__YOUR INSTRUCTIONS__
In the material below, find each line holding the string "goblet" and copy it.

________

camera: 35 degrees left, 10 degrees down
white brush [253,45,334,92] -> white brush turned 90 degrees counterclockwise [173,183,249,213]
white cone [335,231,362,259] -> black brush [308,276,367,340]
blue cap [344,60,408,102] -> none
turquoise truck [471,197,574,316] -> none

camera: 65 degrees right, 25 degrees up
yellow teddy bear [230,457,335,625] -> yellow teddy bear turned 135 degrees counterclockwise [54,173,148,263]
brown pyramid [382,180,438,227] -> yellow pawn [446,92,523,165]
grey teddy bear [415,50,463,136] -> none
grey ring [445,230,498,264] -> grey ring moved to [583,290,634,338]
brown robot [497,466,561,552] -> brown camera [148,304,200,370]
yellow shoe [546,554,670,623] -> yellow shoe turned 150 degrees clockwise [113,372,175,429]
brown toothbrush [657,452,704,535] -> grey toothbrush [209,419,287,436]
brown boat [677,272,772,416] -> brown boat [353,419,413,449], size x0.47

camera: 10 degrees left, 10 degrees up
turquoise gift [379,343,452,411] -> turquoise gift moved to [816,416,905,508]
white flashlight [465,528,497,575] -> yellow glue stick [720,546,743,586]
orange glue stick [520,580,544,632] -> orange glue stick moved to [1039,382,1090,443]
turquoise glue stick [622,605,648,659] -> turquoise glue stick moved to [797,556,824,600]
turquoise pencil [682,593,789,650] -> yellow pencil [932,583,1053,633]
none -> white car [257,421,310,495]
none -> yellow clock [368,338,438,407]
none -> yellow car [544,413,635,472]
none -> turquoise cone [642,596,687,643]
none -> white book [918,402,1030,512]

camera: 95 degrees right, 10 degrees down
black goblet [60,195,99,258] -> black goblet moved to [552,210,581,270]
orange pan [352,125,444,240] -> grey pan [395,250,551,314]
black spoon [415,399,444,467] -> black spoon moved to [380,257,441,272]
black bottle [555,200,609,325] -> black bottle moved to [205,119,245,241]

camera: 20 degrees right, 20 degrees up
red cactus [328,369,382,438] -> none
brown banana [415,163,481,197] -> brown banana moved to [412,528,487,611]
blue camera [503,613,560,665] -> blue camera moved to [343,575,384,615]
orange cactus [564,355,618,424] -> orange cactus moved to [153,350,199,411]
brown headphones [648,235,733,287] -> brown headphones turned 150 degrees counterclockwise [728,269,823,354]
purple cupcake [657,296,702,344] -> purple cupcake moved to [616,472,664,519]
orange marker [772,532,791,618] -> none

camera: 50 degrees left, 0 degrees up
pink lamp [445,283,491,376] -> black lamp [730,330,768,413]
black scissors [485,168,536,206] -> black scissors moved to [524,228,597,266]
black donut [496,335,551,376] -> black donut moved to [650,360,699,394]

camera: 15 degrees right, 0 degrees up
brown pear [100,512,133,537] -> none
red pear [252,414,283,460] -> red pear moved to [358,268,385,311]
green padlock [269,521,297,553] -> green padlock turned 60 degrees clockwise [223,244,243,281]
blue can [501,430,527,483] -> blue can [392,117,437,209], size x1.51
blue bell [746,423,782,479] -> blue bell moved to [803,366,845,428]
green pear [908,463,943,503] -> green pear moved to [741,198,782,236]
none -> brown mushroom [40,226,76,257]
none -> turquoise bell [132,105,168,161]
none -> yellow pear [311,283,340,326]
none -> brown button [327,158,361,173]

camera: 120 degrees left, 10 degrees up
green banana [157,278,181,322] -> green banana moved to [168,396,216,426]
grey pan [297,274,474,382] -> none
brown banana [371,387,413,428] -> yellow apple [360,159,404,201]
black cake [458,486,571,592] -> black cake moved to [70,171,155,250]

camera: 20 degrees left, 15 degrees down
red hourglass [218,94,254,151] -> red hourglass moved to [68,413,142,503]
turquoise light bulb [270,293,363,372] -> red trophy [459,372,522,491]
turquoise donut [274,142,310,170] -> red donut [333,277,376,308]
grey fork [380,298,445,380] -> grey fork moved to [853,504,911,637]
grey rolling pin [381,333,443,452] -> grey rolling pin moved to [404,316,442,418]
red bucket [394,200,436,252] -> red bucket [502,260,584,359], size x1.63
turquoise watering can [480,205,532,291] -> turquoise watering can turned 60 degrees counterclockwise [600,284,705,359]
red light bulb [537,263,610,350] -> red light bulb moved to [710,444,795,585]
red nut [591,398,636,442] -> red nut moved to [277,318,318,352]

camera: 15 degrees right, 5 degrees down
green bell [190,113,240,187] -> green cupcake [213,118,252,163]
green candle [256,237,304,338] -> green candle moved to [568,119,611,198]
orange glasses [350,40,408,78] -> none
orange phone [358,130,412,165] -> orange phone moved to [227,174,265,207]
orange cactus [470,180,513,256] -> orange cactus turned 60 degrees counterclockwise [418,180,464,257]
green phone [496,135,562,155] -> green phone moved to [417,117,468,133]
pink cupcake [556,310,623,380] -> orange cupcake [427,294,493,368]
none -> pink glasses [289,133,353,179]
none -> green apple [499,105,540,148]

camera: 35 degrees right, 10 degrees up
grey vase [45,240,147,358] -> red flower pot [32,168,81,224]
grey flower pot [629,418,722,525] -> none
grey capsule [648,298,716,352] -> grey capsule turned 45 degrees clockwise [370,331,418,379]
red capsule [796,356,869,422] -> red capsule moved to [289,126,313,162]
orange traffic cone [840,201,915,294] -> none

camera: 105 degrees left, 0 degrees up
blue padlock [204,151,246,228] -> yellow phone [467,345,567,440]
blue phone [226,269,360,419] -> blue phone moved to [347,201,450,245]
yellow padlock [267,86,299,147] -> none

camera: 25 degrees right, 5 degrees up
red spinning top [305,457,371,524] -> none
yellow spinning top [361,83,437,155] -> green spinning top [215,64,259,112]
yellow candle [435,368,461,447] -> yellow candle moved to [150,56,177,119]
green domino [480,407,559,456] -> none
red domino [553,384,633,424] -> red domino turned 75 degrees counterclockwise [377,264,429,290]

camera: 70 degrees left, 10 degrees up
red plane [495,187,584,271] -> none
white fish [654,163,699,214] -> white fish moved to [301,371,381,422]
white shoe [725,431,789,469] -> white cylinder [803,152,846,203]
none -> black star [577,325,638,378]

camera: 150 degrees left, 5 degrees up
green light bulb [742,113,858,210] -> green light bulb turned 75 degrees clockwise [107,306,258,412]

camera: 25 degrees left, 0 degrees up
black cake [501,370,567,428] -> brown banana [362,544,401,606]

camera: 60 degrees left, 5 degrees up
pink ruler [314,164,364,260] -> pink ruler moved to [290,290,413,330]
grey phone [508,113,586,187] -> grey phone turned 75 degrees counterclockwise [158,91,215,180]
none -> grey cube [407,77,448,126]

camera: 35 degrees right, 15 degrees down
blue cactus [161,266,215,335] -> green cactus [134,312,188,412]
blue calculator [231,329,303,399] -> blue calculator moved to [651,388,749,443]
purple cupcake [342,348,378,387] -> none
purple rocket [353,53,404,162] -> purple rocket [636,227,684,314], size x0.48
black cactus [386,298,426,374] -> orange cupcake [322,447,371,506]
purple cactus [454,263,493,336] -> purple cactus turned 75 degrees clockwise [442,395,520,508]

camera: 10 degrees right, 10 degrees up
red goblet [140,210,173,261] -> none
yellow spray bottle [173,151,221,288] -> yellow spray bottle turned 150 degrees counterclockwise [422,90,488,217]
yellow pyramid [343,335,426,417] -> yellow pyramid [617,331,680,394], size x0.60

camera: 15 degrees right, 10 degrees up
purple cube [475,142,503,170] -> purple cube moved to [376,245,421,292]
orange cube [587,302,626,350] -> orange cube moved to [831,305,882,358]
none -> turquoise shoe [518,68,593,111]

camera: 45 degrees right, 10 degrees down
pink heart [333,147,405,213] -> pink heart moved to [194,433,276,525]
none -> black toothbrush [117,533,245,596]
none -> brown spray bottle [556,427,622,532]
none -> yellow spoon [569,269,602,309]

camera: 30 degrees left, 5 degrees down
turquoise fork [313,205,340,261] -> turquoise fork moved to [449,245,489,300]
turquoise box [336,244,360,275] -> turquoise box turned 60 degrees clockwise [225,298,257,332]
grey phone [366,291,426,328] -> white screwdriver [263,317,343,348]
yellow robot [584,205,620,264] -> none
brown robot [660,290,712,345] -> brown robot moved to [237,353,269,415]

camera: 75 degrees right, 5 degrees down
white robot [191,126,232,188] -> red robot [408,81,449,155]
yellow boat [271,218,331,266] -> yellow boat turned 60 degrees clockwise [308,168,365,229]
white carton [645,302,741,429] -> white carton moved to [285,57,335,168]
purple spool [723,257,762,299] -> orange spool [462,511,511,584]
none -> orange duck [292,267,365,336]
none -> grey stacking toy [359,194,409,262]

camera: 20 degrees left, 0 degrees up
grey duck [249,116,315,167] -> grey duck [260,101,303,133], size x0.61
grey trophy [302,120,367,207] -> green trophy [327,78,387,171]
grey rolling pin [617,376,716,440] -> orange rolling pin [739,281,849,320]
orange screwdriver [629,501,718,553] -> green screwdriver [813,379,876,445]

________

__WRITTEN ANSWER__
black goblet [60,195,99,258] -> black goblet moved to [552,210,581,270]
red goblet [140,210,173,261] -> none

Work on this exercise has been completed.